#### Work order:
Go through the data line by line from the top, retyping each exactly, and end with the line that contains "R5: 470 (GND, N7) -> 470 (GND, N22)".

#### Supplied records:

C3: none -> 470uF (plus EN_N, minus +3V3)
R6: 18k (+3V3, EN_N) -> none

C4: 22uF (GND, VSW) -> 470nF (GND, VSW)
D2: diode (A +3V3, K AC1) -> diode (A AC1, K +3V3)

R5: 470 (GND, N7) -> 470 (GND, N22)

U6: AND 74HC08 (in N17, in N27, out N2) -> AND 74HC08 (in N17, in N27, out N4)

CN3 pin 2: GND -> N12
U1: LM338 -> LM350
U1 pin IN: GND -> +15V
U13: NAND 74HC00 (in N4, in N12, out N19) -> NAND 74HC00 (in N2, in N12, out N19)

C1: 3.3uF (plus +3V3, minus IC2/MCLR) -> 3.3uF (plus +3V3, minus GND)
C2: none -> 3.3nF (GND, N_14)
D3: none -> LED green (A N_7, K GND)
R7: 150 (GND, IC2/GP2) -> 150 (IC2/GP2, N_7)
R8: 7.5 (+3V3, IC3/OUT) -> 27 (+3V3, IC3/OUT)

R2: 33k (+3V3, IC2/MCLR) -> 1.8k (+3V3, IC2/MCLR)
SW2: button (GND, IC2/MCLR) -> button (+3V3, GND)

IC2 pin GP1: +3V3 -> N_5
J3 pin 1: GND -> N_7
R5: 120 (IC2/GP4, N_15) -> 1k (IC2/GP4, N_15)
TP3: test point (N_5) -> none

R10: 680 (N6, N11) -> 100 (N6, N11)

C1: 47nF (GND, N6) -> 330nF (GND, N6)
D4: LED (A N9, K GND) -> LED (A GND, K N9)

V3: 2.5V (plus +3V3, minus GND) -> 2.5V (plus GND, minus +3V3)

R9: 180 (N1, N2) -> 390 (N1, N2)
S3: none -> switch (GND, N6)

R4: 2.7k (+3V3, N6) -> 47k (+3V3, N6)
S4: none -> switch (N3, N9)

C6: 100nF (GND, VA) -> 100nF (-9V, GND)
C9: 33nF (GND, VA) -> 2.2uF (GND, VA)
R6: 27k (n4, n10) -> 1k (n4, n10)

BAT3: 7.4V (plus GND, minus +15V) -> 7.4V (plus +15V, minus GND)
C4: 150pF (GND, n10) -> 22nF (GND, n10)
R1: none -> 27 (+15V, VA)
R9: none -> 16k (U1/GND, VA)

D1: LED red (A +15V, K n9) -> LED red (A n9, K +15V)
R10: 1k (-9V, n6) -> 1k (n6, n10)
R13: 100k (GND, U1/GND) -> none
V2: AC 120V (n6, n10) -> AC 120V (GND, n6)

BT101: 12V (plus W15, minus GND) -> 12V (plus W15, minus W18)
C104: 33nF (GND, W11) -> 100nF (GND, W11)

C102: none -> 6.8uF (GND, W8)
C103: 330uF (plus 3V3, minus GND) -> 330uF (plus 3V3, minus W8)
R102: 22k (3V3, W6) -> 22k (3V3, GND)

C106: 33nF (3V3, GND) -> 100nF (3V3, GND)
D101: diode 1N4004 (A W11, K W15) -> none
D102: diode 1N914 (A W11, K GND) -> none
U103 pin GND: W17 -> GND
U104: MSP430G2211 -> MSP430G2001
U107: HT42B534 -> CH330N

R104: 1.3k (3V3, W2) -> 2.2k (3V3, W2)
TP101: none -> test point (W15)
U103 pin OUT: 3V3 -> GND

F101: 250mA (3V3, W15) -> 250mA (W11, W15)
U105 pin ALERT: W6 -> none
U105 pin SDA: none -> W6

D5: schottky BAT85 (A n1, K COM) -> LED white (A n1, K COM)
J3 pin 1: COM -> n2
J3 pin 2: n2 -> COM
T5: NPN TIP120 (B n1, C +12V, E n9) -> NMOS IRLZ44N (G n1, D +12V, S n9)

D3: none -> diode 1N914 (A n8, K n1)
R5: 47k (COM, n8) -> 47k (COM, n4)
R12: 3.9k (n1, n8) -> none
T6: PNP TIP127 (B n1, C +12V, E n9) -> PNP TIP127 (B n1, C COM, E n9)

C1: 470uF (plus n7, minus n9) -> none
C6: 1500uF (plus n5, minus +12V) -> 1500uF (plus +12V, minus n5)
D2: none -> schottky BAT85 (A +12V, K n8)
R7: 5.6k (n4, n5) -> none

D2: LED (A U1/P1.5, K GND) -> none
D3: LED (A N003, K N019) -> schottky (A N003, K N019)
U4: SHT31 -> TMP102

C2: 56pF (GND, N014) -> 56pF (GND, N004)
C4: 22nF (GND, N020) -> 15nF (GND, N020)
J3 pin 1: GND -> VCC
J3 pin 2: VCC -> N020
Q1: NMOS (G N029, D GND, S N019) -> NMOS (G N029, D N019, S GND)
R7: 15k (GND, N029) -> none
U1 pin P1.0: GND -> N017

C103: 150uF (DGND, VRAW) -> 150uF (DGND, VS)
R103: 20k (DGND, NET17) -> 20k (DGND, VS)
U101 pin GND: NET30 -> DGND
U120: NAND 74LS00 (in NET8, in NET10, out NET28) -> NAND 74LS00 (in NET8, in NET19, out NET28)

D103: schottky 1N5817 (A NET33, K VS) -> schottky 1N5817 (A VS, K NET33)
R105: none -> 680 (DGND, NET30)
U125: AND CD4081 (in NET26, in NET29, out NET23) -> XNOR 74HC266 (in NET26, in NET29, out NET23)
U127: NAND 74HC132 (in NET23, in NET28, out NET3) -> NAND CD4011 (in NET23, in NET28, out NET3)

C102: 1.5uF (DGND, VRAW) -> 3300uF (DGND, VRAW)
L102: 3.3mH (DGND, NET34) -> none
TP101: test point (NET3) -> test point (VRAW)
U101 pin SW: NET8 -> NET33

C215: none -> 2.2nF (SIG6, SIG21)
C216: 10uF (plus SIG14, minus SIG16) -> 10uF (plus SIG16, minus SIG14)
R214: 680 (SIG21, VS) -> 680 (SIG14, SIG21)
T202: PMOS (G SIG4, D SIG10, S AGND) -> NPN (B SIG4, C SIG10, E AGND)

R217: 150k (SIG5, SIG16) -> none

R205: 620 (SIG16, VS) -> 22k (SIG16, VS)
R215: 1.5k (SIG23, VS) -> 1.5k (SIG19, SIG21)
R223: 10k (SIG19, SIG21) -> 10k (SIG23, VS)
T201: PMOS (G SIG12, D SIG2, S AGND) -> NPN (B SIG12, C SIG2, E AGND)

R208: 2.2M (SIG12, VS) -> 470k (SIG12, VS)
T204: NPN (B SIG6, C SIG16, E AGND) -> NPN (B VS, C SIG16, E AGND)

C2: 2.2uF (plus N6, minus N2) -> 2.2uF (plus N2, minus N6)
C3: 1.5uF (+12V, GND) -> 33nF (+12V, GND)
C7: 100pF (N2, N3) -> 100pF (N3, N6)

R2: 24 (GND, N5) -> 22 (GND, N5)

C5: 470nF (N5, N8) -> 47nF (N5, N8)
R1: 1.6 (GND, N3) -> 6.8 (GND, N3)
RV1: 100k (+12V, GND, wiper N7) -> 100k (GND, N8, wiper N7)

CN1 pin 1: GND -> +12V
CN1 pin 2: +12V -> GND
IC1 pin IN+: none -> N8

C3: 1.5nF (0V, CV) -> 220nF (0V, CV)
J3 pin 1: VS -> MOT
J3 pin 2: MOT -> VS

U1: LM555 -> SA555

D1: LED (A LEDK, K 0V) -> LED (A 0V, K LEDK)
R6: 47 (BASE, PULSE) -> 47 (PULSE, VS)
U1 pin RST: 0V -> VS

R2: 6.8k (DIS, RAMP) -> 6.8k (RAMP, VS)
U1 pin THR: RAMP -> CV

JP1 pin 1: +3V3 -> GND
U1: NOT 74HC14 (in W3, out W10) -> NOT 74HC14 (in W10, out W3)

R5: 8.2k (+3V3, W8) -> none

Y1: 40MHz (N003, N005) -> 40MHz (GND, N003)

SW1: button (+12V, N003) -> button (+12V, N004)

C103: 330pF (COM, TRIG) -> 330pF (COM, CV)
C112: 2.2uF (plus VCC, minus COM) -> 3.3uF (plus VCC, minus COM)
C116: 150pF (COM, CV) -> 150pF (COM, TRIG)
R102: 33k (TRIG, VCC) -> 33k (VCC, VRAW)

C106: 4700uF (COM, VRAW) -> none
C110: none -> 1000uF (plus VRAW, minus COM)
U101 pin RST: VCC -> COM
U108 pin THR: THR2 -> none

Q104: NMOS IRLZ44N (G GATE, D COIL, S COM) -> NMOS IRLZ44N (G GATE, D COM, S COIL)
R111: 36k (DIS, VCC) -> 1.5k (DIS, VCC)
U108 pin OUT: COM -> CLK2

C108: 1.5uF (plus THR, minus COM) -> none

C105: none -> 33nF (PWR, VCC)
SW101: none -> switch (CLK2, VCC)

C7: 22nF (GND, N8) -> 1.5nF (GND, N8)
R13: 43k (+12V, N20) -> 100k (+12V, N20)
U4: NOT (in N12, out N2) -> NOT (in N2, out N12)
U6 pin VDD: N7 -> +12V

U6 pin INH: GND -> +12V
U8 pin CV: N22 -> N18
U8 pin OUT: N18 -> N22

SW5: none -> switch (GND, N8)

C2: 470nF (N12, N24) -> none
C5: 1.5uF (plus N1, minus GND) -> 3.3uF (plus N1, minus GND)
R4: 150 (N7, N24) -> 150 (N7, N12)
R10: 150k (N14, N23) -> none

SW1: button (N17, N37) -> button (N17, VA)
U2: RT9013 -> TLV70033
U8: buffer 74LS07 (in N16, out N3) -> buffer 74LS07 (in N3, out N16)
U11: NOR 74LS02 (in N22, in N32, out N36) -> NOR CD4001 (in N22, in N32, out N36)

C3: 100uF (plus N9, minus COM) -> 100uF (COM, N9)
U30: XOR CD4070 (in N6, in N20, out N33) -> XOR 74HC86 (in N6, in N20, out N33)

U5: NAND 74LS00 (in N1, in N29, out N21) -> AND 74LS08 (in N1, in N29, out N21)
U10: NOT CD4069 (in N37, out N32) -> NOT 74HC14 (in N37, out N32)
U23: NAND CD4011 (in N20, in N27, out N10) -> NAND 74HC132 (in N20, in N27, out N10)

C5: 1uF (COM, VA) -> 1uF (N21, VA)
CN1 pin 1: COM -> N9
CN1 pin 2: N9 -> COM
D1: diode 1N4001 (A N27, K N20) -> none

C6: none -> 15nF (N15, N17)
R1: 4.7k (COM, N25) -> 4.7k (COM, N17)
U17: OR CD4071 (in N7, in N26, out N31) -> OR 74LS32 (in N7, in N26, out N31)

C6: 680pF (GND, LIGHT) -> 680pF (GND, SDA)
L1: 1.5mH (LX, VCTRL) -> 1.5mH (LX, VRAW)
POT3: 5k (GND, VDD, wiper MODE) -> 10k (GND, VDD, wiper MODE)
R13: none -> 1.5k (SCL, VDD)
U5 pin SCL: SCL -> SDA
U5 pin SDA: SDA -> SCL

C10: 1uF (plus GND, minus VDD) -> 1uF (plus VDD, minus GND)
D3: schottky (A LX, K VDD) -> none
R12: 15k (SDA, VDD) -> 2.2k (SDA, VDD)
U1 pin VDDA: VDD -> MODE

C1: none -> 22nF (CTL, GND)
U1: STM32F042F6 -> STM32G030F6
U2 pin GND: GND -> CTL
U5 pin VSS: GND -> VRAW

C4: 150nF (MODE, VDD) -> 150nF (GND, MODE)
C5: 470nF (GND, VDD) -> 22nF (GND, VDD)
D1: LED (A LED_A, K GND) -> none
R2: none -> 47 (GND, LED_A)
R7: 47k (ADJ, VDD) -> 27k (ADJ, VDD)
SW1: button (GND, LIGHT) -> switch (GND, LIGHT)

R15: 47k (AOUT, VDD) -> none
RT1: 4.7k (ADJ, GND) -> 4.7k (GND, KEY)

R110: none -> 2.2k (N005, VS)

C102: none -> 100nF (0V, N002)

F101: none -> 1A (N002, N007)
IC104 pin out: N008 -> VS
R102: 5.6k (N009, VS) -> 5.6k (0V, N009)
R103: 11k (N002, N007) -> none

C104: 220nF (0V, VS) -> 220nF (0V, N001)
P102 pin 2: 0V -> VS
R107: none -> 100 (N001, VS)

#### Task response:
C3: none -> 470uF (plus EN_N, minus +3V3)
R6: 18k (+3V3, EN_N) -> none

C4: 22uF (GND, VSW) -> 470nF (GND, VSW)
D2: diode (A +3V3, K AC1) -> diode (A AC1, K +3V3)

R5: 470 (GND, N7) -> 470 (GND, N22)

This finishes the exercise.